• _What is expected_:
Note how many lines in the entries below contain the string "DRIVER", and answer with that number and no other text.

• _Input records_:
════════════════
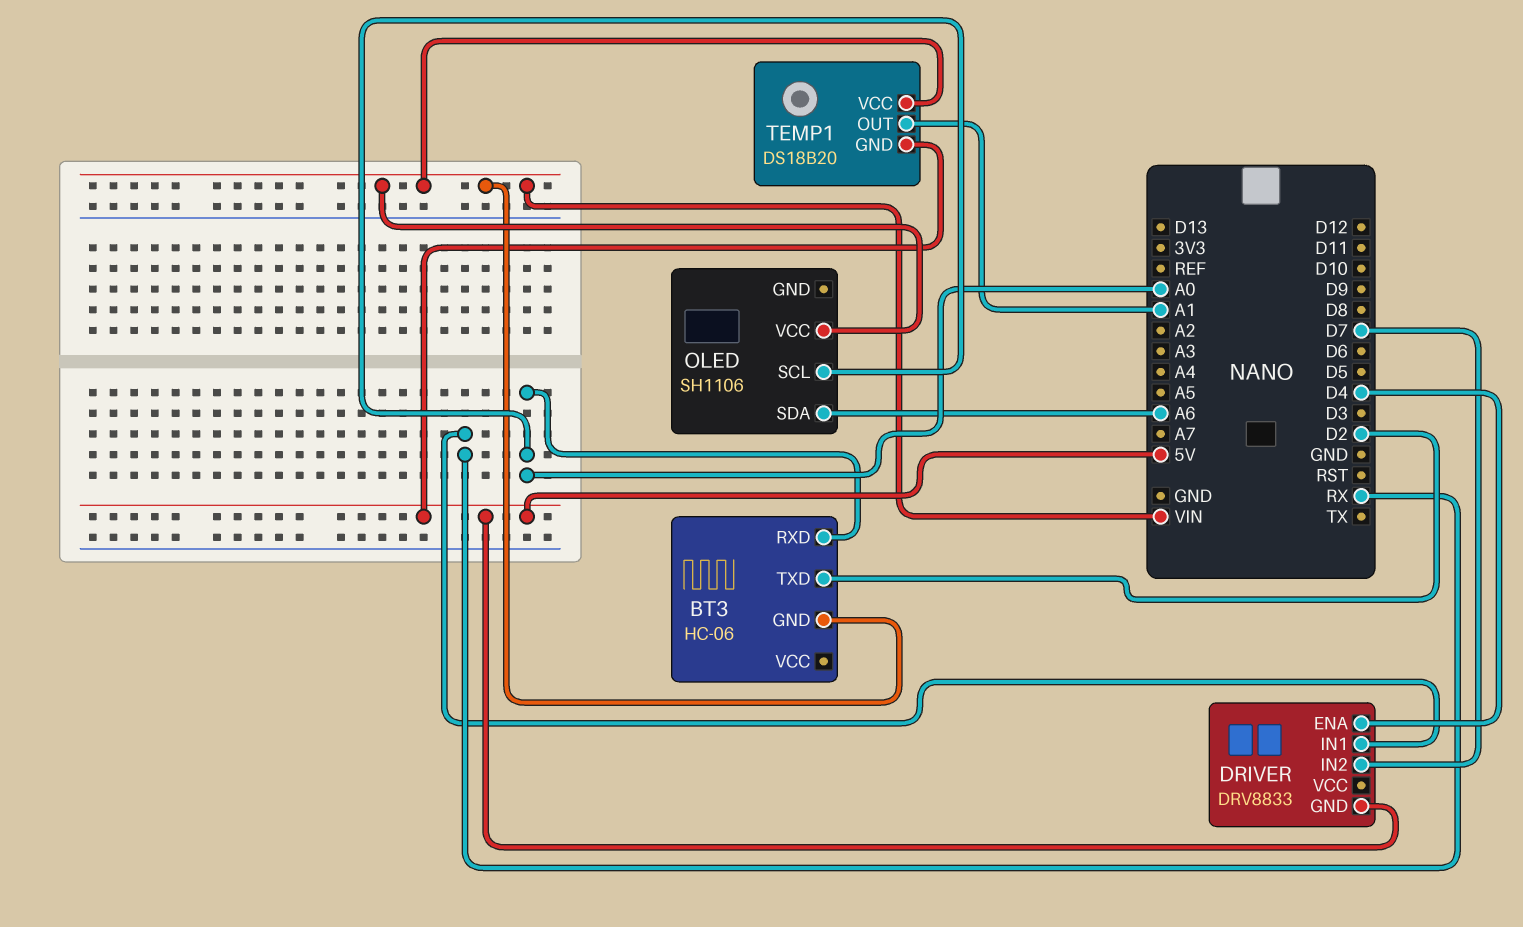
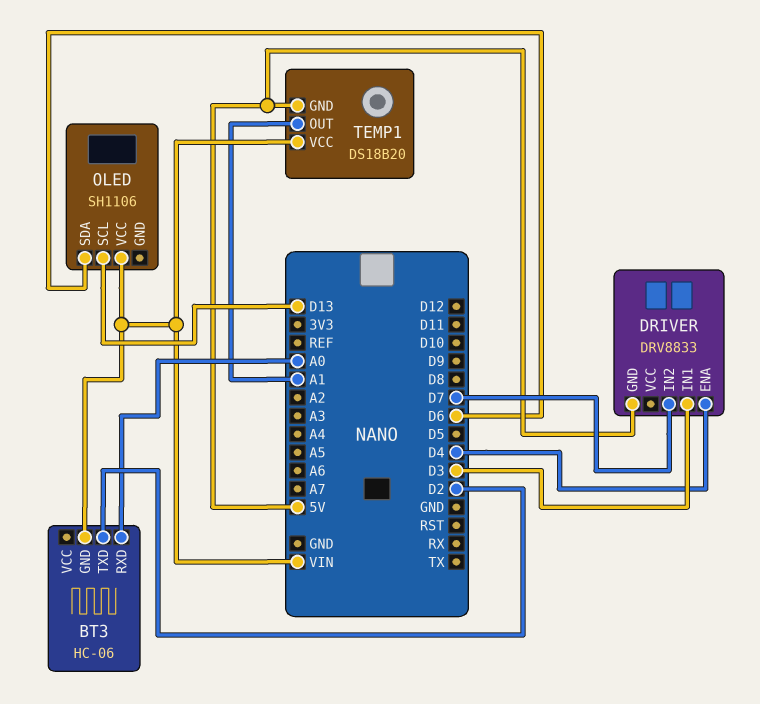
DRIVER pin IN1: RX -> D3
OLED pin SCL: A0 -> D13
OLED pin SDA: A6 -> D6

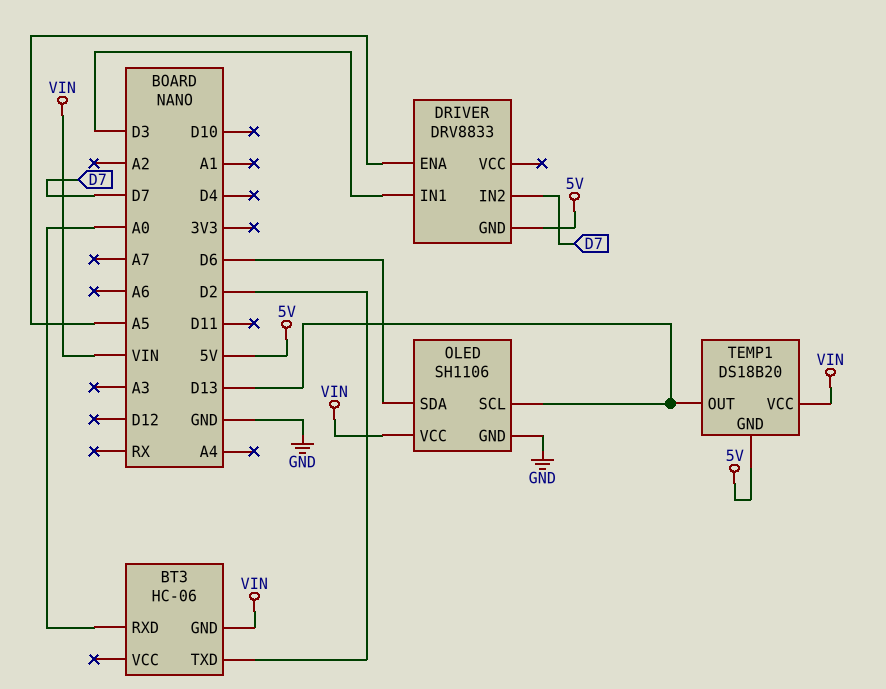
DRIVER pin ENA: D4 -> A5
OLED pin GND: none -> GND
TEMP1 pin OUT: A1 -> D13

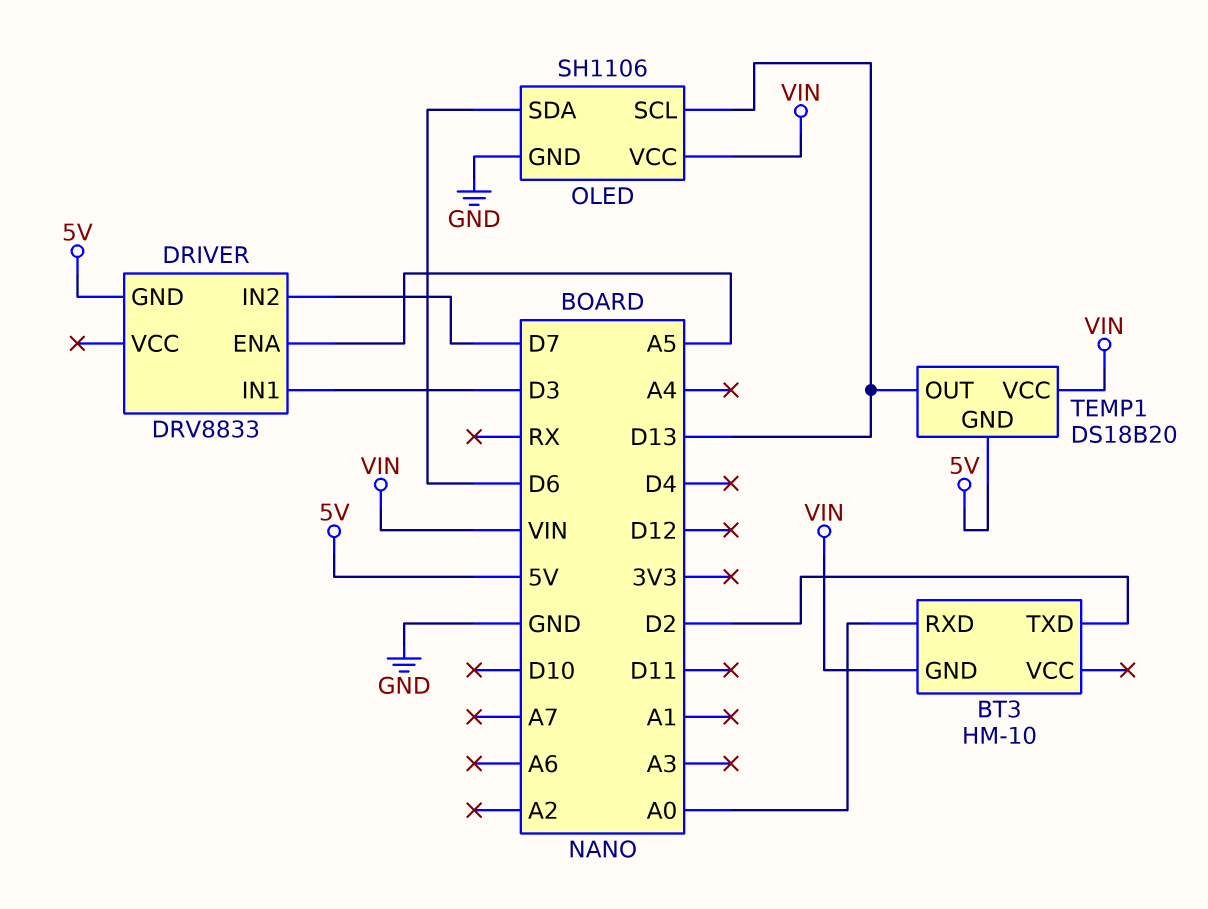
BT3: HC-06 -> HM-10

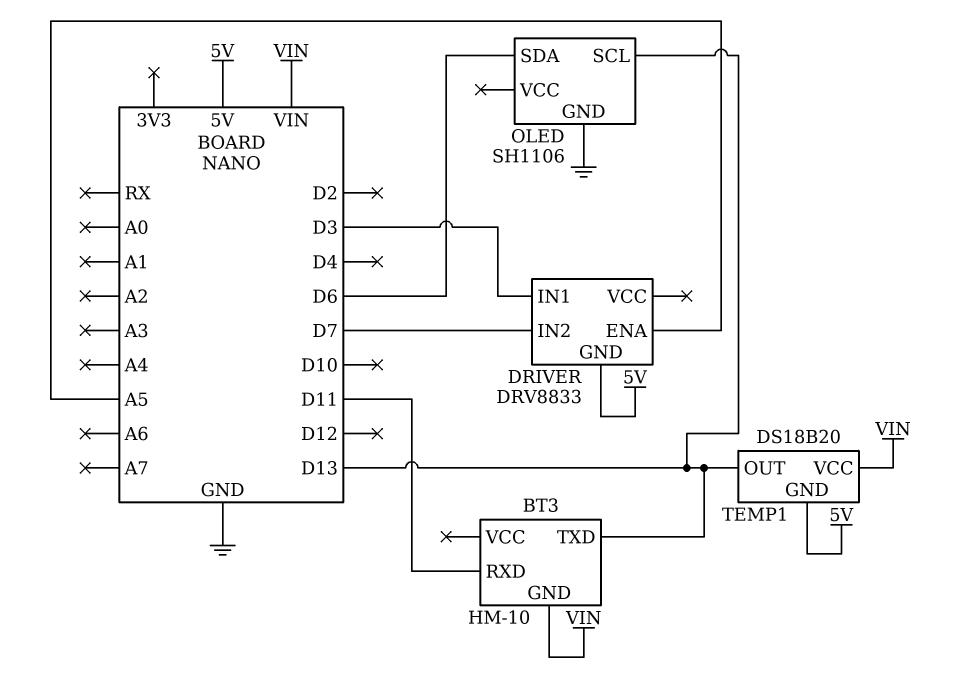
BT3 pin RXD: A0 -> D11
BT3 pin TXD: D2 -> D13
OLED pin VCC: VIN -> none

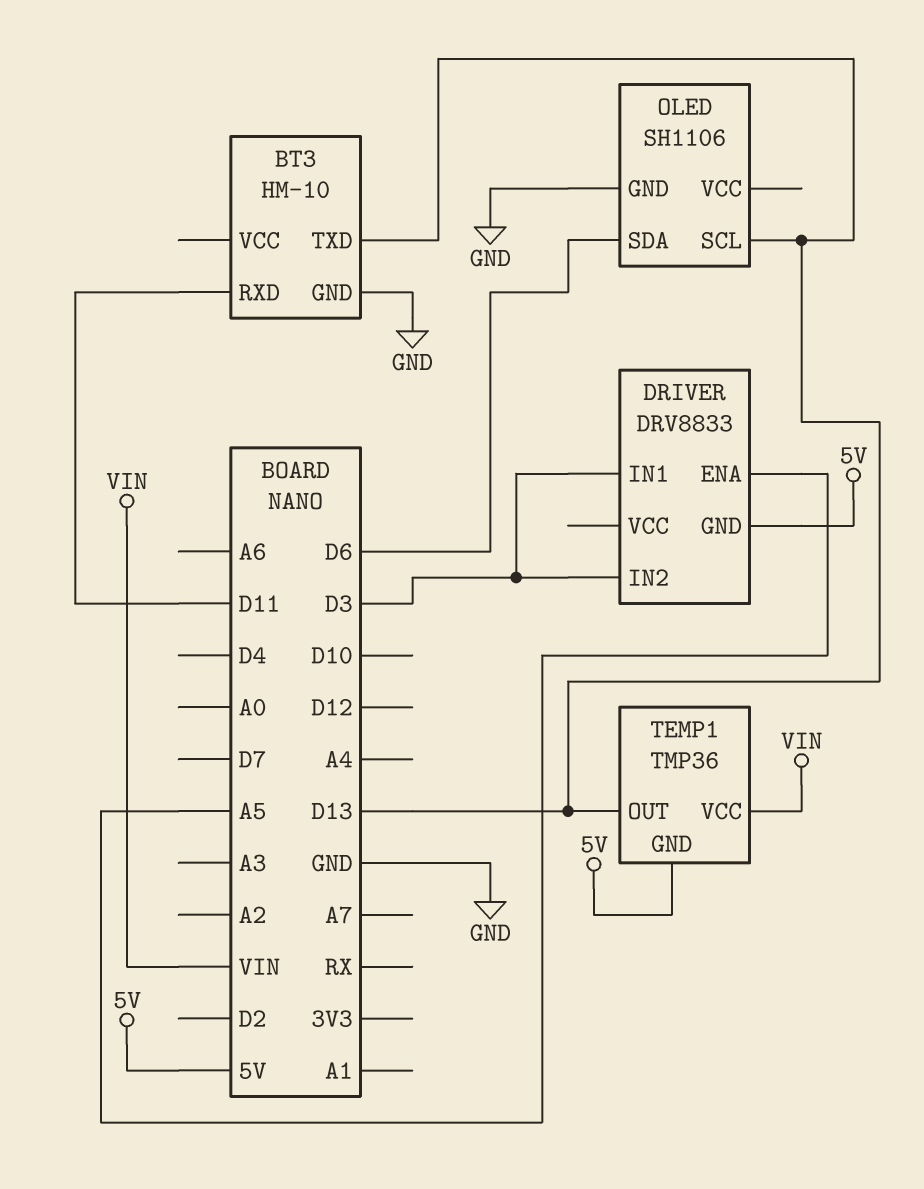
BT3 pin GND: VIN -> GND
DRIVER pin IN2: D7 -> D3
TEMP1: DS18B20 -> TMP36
════════════════
• _Problem solution_:
3